Object change listings
# # # #

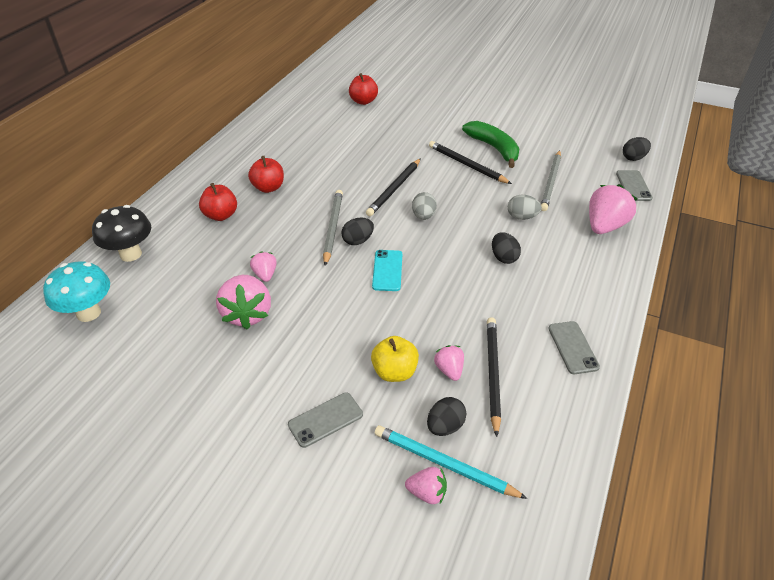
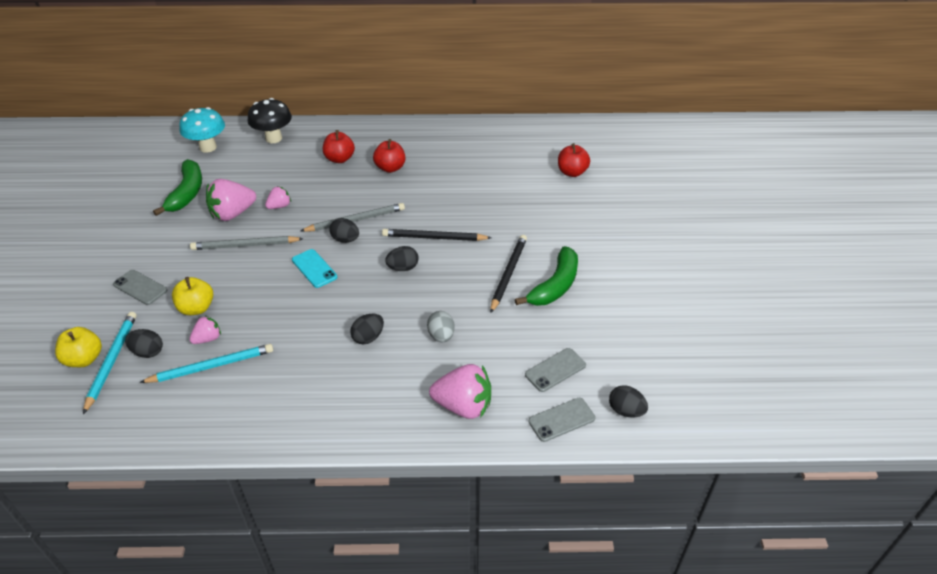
camera: 65 degrees right, 0 degrees up
(169, 348) = (187, 193): none -> green banana
(387, 270) = (314, 268): turquoise phone -> turquoise phone turned 75 degrees clockwise
(423, 216) = (403, 268): grey egg -> black egg
(427, 493) = (84, 359): pink strawberry -> yellow apple
(492, 373) = (211, 366): black pencil -> turquoise pencil
(551, 182) = (520, 345): grey pencil -> grey pencil (245, 245)
(573, 347) = (261, 414): grey phone -> grey phone (555, 370)

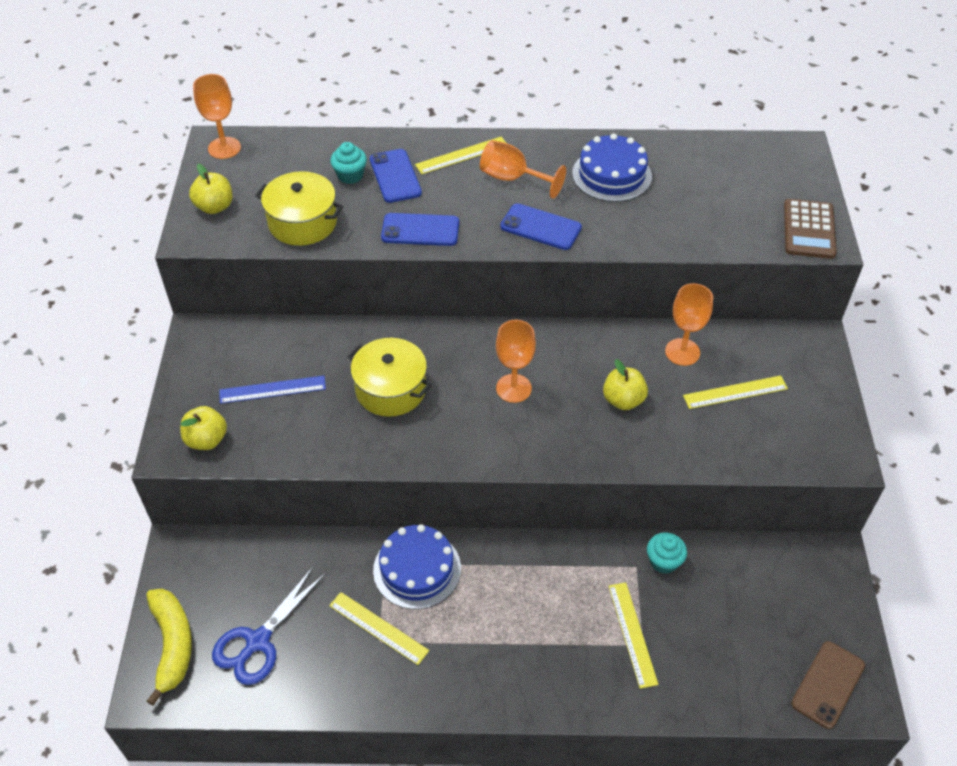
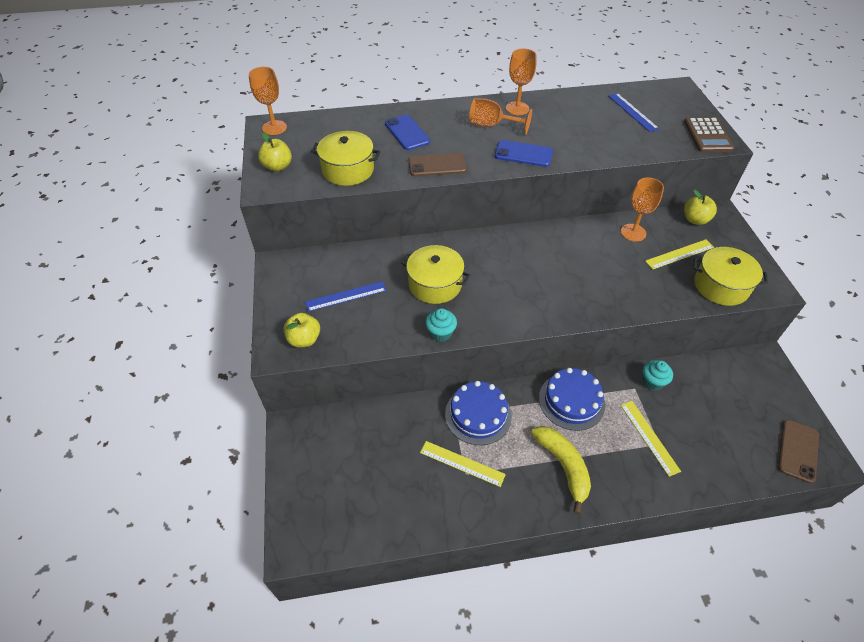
camera: 10 degrees left, 0 degrees up
(172, 644) = (304, 503): yellow banana -> yellow banana (563, 466)
(258, 641) = (372, 489): blue scissors -> none
(350, 175) = (374, 136): turquoise cupcake -> turquoise cupcake (440, 333)
(420, 230) = (437, 165): blue phone -> brown phone
(462, 155) = (450, 115): yellow ruler -> none
(513, 388) = (524, 272): orange goblet -> orange goblet (517, 108)
(612, 175) = (560, 116): blue cake -> blue cake (571, 401)
(623, 400) = (604, 269): yellow apple -> yellow apple (695, 220)
(717, 180) = (632, 112): none -> blue ruler
(775, 445) = (721, 286): none -> yellow pot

# # # #

WHAT THE TASK ASKS
With the pictures left aside, set down each entry above exactly as it stands.

WRITTEN SOLUTION
camera: 65 degrees right, 0 degrees up
(169, 348) = (187, 193): none -> green banana
(387, 270) = (314, 268): turquoise phone -> turquoise phone turned 75 degrees clockwise
(423, 216) = (403, 268): grey egg -> black egg
(427, 493) = (84, 359): pink strawberry -> yellow apple
(492, 373) = (211, 366): black pencil -> turquoise pencil
(551, 182) = (520, 345): grey pencil -> grey pencil (245, 245)
(573, 347) = (261, 414): grey phone -> grey phone (555, 370)

camera: 10 degrees left, 0 degrees up
(172, 644) = (304, 503): yellow banana -> yellow banana (563, 466)
(258, 641) = (372, 489): blue scissors -> none
(350, 175) = (374, 136): turquoise cupcake -> turquoise cupcake (440, 333)
(420, 230) = (437, 165): blue phone -> brown phone
(462, 155) = (450, 115): yellow ruler -> none
(513, 388) = (524, 272): orange goblet -> orange goblet (517, 108)
(612, 175) = (560, 116): blue cake -> blue cake (571, 401)
(623, 400) = (604, 269): yellow apple -> yellow apple (695, 220)
(717, 180) = (632, 112): none -> blue ruler
(775, 445) = (721, 286): none -> yellow pot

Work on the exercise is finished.